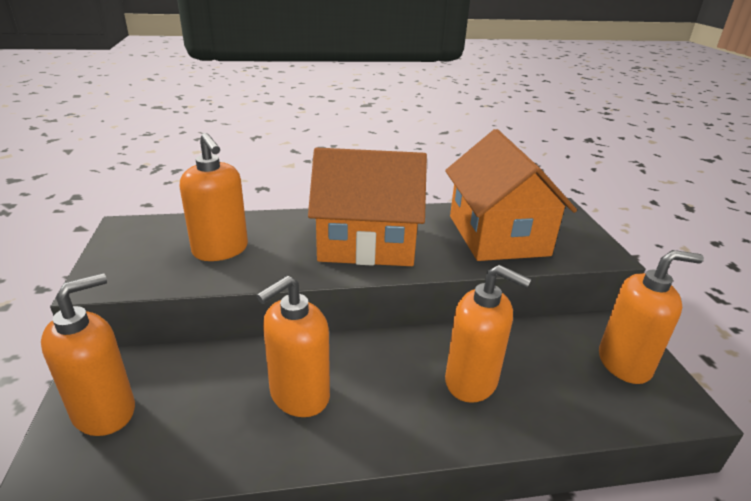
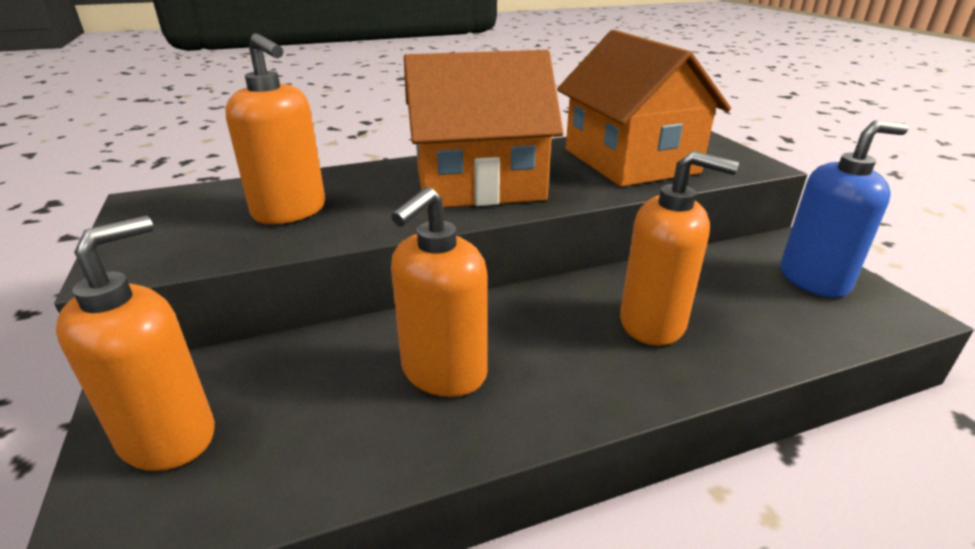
camera: 10 degrees left, 0 degrees up
(624, 363) = (814, 280): orange soap dispenser -> blue soap dispenser

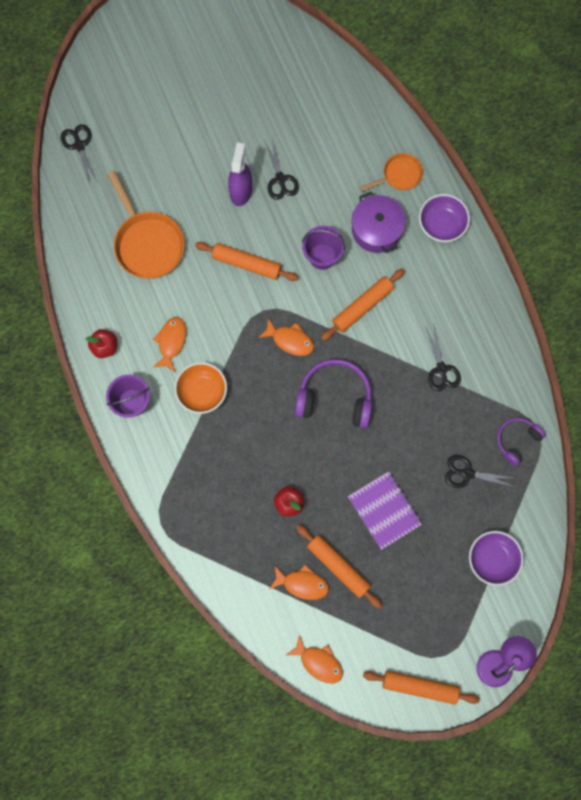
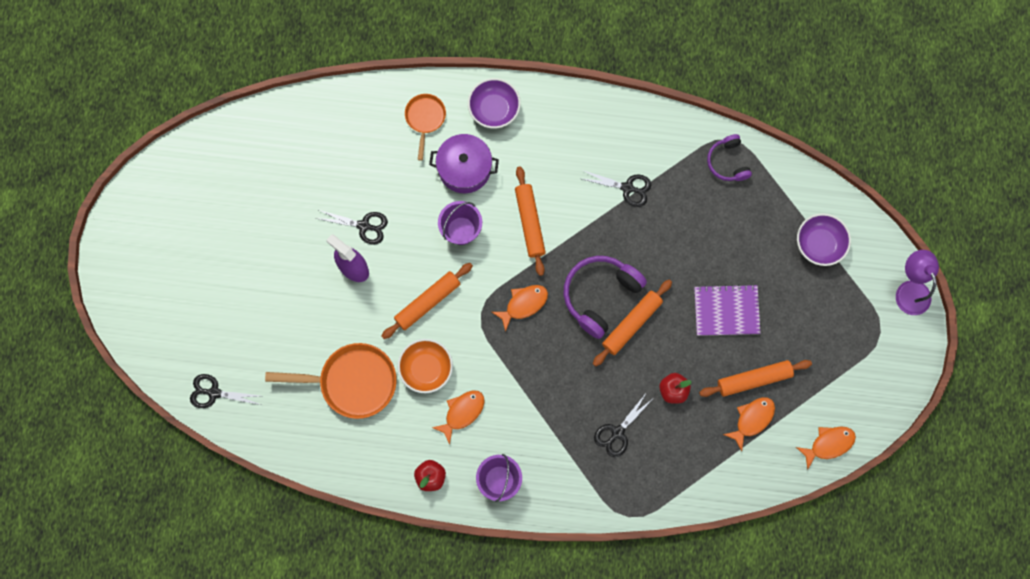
camera: 60 degrees left, 0 degrees up
(171, 342) = (462, 412): orange fish -> orange fish turned 90 degrees clockwise
(202, 392) = (526, 411): orange bowl -> orange bowl (426, 369)
(420, 687) = (896, 369): orange rolling pin -> orange rolling pin (632, 324)
(467, 473) = (733, 221): black scissors -> black scissors (617, 432)

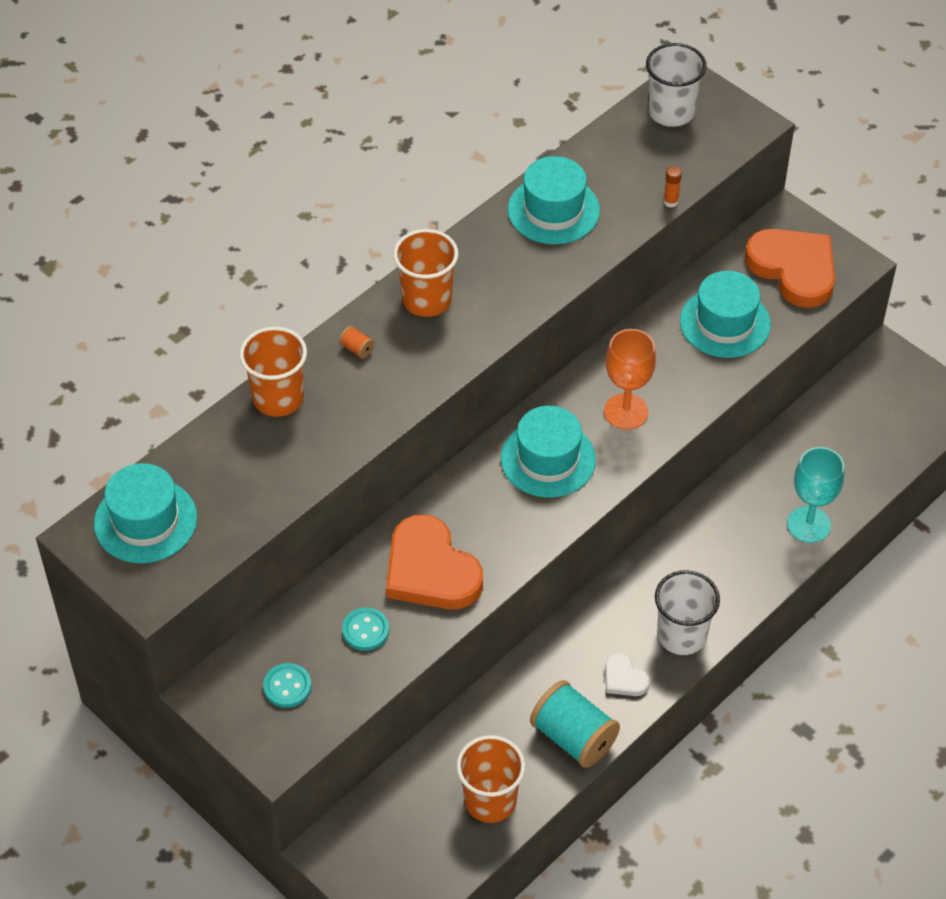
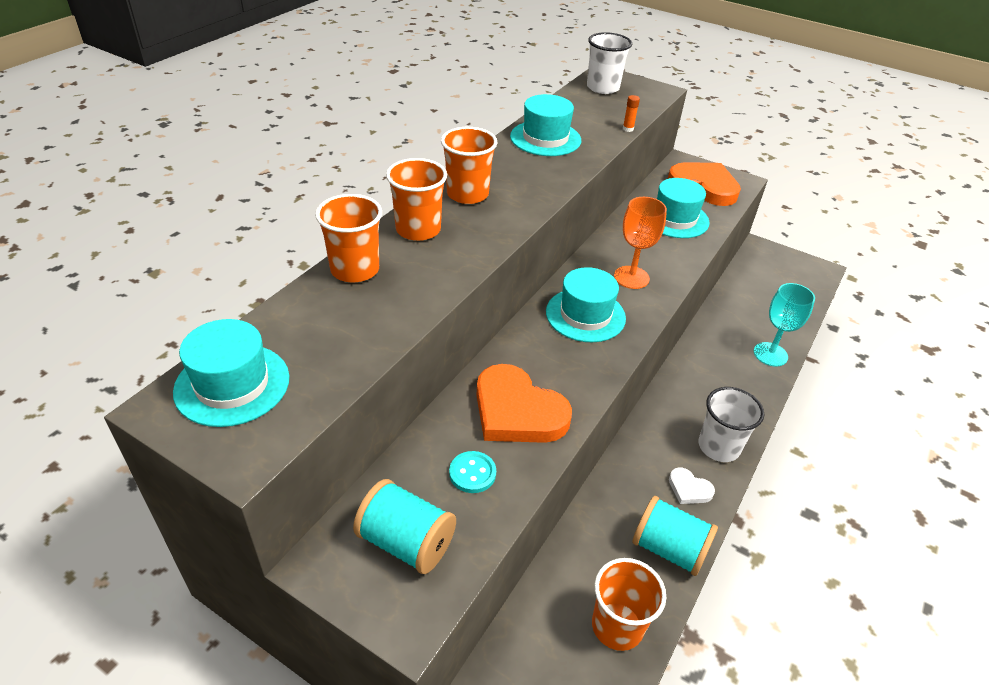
camera: 15 degrees left, 10 degrees down
(287, 686) = (406, 542): turquoise button -> turquoise spool
(357, 349) = (418, 229): orange spool -> orange cup

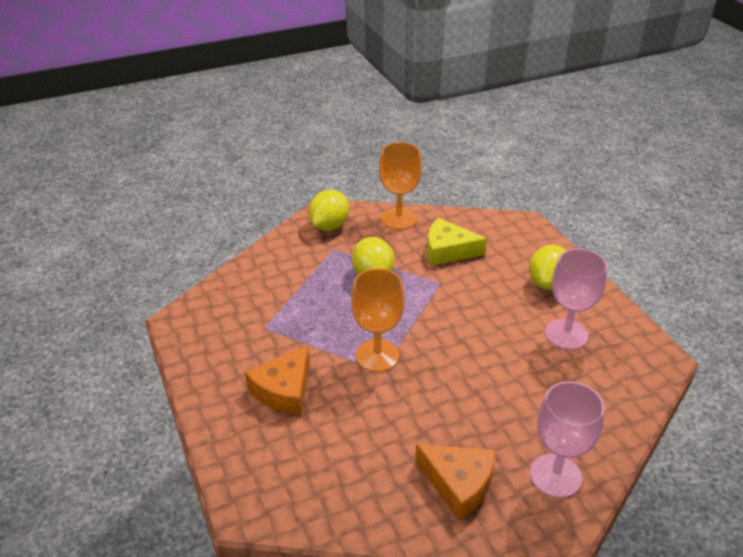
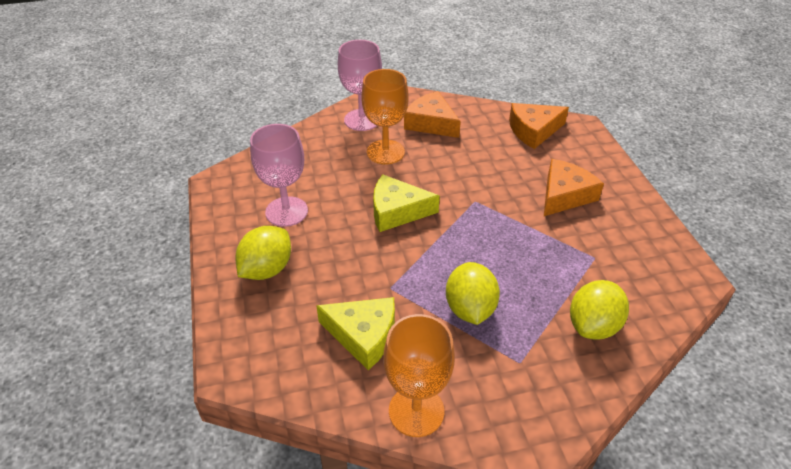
camera: 170 degrees left, 5 degrees up
(314, 489) = (533, 131): none -> orange cheese
(329, 226) = (526, 411): yellow lemon -> yellow lemon (593, 326)
(377, 355) = (477, 214): orange goblet -> orange goblet (385, 152)
(458, 348) = (397, 211): none -> yellow cheese

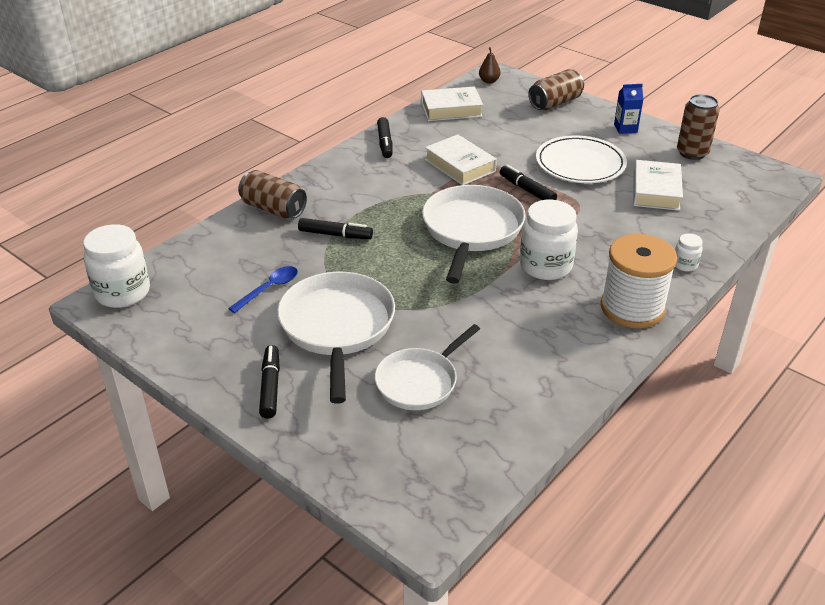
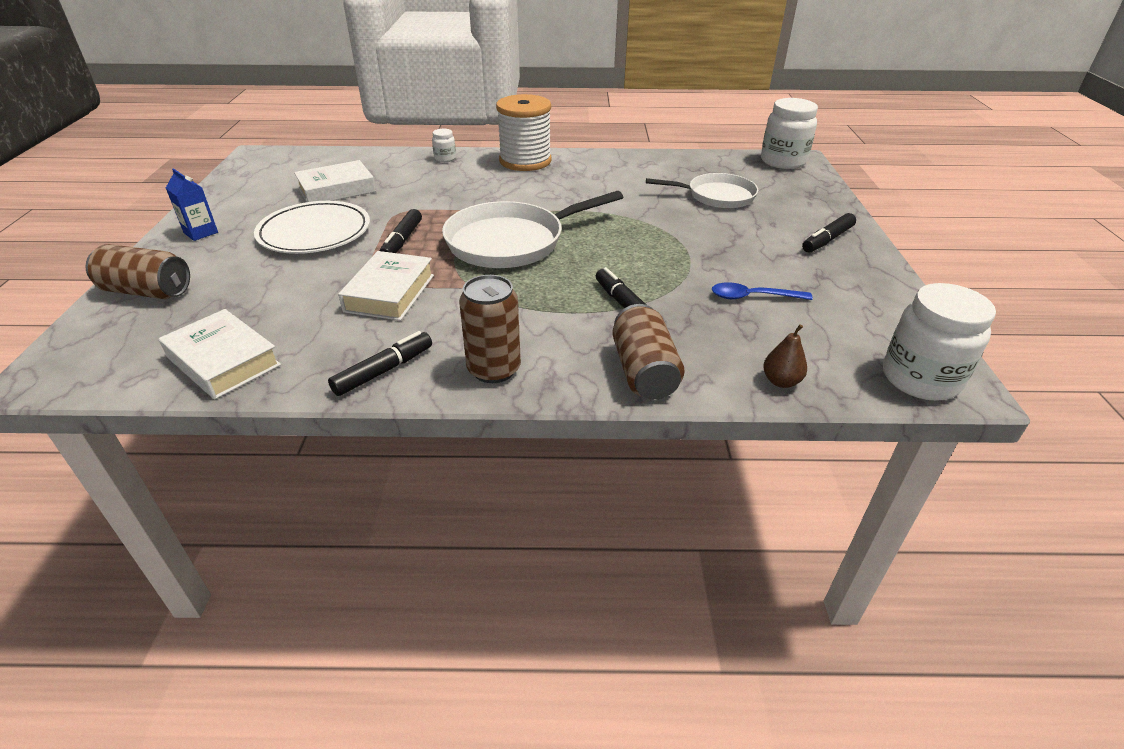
camera: 130 degrees left, 0 degrees up
(337, 327) = (730, 244): white pan -> none
(489, 81) = (83, 369): brown pear -> brown pear (781, 381)
(545, 266) = (519, 198): white jar -> white jar (783, 161)
(692, 153) = (238, 192): brown can -> brown can (494, 369)

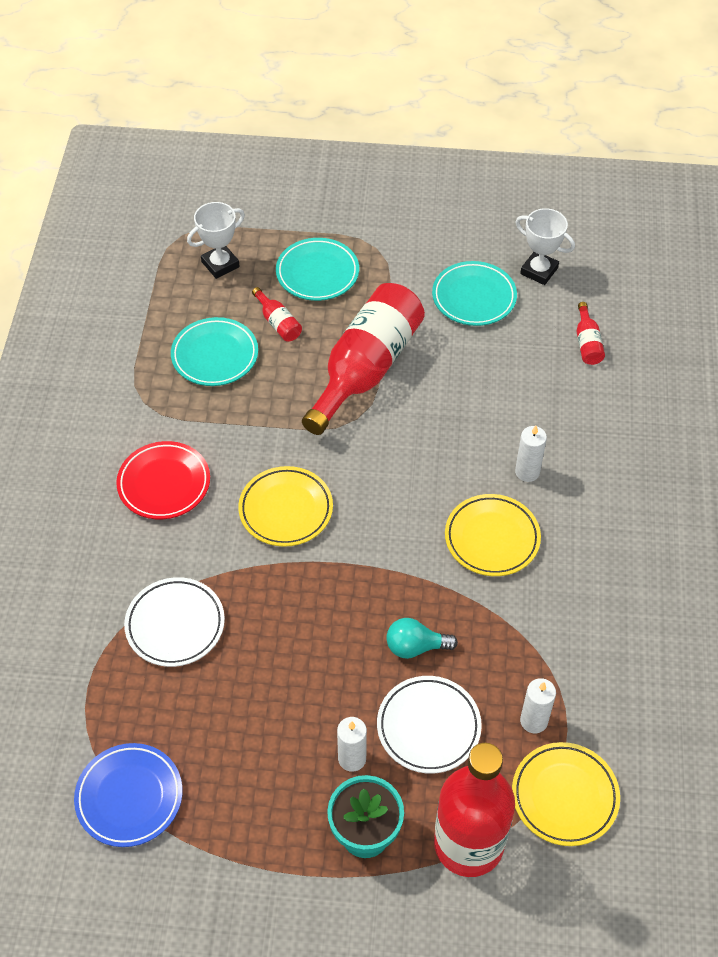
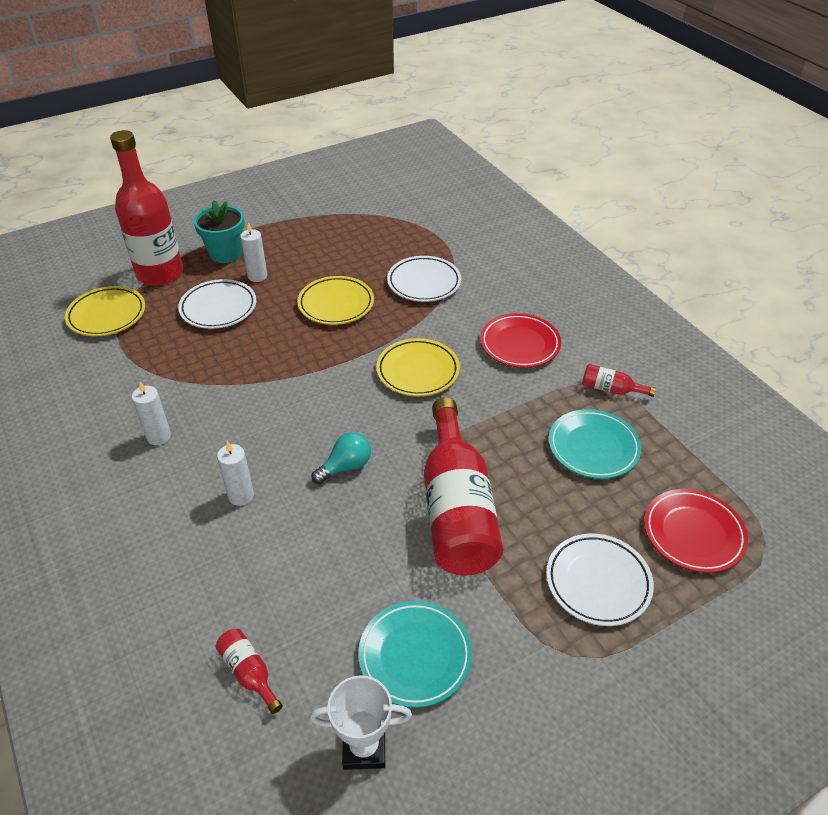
camera: 145 degrees right, 10 degrees down
(129, 797) = (369, 215): blue plate -> none
(220, 264) = (693, 533): white trophy -> red plate
(278, 323) = (576, 506): red bottle -> red bottle (611, 389)
(317, 273) = (598, 582): turquoise plate -> white plate
(415, 647) = (256, 340): turquoise light bulb -> turquoise light bulb (345, 467)
(492, 538) = (241, 429): yellow plate -> yellow plate (336, 304)
(533, 721) = (146, 340): white candle -> white candle (159, 436)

────────────────────

Repeat the records verbatim, excluding pictures.

camera: 10 degrees left, 0 degrees up
(624, 363) = (814, 280): orange soap dispenser -> blue soap dispenser

camera: 60 degrees left, 0 degrees up
(171, 342) = (462, 412): orange fish -> orange fish turned 90 degrees clockwise
(202, 392) = (526, 411): orange bowl -> orange bowl (426, 369)
(420, 687) = (896, 369): orange rolling pin -> orange rolling pin (632, 324)
(467, 473) = (733, 221): black scissors -> black scissors (617, 432)

camera: 15 degrees left, 10 degrees down
(287, 686) = (406, 542): turquoise button -> turquoise spool
(357, 349) = (418, 229): orange spool -> orange cup

camera: 170 degrees left, 5 degrees up
(314, 489) = (533, 131): none -> orange cheese
(329, 226) = (526, 411): yellow lemon -> yellow lemon (593, 326)
(377, 355) = (477, 214): orange goblet -> orange goblet (385, 152)
(458, 348) = (397, 211): none -> yellow cheese

camera: 130 degrees left, 0 degrees up
(337, 327) = (730, 244): white pan -> none
(489, 81) = (83, 369): brown pear -> brown pear (781, 381)
(545, 266) = (519, 198): white jar -> white jar (783, 161)
(692, 153) = (238, 192): brown can -> brown can (494, 369)

camera: 145 degrees right, 10 degrees down
(129, 797) = (369, 215): blue plate -> none
(220, 264) = (693, 533): white trophy -> red plate
(278, 323) = (576, 506): red bottle -> red bottle (611, 389)
(317, 273) = (598, 582): turquoise plate -> white plate
(415, 647) = (256, 340): turquoise light bulb -> turquoise light bulb (345, 467)
(492, 538) = (241, 429): yellow plate -> yellow plate (336, 304)
(533, 721) = (146, 340): white candle -> white candle (159, 436)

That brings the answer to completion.